### WRITTEN EXERCISE
Please count how many lines of the data below contain the string "clef" and reply with that number alone.

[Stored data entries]

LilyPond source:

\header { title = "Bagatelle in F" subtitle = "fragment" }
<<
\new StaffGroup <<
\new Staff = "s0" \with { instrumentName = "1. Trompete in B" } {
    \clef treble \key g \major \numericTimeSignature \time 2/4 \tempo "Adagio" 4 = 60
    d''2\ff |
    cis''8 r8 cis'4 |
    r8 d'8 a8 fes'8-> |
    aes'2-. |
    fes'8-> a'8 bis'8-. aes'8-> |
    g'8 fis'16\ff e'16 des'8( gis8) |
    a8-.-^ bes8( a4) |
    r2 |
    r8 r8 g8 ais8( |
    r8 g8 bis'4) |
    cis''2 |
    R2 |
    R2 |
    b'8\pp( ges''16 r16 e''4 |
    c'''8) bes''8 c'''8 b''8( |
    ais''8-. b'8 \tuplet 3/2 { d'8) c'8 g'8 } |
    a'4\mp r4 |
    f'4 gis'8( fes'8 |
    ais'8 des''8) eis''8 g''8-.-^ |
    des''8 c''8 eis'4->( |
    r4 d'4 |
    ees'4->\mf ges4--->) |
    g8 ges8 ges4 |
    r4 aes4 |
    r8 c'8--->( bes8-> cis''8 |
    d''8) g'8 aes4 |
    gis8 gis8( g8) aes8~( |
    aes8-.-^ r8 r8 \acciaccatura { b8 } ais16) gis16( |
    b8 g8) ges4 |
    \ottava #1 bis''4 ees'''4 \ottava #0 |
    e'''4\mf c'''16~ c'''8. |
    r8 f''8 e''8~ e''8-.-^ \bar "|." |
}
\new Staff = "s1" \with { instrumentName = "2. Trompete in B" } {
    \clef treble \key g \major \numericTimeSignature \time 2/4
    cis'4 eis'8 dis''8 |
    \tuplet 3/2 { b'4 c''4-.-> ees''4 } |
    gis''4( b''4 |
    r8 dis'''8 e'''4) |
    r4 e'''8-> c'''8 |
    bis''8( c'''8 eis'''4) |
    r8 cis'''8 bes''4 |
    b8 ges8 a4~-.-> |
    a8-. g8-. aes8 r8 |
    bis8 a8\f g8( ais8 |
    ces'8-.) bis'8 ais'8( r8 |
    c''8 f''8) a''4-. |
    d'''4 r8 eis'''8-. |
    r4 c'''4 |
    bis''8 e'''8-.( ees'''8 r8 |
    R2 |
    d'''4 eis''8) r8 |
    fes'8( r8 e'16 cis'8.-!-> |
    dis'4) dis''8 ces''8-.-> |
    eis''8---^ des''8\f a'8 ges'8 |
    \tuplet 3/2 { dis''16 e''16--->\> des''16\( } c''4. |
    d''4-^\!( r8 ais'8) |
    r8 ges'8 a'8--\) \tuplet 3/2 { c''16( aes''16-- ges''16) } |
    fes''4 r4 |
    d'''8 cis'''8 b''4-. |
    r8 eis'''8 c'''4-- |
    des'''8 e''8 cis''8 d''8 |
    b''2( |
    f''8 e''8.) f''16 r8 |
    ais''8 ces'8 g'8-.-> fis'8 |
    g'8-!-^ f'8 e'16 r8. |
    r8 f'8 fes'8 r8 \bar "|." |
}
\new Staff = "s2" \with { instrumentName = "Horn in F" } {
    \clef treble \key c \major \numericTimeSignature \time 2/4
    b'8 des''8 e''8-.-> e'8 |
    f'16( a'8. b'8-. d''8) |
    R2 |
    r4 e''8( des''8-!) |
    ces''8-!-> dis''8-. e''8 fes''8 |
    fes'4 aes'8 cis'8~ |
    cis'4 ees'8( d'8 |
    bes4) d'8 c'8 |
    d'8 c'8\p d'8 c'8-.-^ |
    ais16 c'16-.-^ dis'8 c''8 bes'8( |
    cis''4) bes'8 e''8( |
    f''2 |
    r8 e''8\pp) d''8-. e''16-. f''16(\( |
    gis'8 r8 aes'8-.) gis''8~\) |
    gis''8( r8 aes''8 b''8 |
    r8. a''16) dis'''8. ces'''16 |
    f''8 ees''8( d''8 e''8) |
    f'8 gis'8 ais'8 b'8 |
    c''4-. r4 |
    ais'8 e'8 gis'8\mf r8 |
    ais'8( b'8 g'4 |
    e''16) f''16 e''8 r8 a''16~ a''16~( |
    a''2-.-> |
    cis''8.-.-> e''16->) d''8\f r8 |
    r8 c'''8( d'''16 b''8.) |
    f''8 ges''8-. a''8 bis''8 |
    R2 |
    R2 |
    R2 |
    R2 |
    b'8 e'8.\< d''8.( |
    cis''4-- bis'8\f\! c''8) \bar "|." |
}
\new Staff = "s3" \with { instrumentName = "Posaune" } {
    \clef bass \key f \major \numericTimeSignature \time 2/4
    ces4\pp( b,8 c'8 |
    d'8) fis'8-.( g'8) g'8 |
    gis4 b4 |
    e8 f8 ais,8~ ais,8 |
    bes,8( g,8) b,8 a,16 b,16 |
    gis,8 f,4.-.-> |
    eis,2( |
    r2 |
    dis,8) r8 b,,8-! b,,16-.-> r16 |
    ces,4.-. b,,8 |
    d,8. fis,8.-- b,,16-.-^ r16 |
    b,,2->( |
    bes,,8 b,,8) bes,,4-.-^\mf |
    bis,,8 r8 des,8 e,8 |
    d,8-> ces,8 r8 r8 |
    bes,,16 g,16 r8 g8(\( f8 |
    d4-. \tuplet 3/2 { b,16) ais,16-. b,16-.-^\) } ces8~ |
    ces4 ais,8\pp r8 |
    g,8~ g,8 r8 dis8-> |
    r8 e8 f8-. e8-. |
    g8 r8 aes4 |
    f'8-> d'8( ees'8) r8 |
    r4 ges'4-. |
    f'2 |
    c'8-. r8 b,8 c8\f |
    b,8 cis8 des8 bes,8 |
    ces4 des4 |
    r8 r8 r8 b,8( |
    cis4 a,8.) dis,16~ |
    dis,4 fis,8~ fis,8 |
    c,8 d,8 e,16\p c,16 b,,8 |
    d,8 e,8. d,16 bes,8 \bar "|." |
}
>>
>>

### SOLUTION TO THIS TASK
4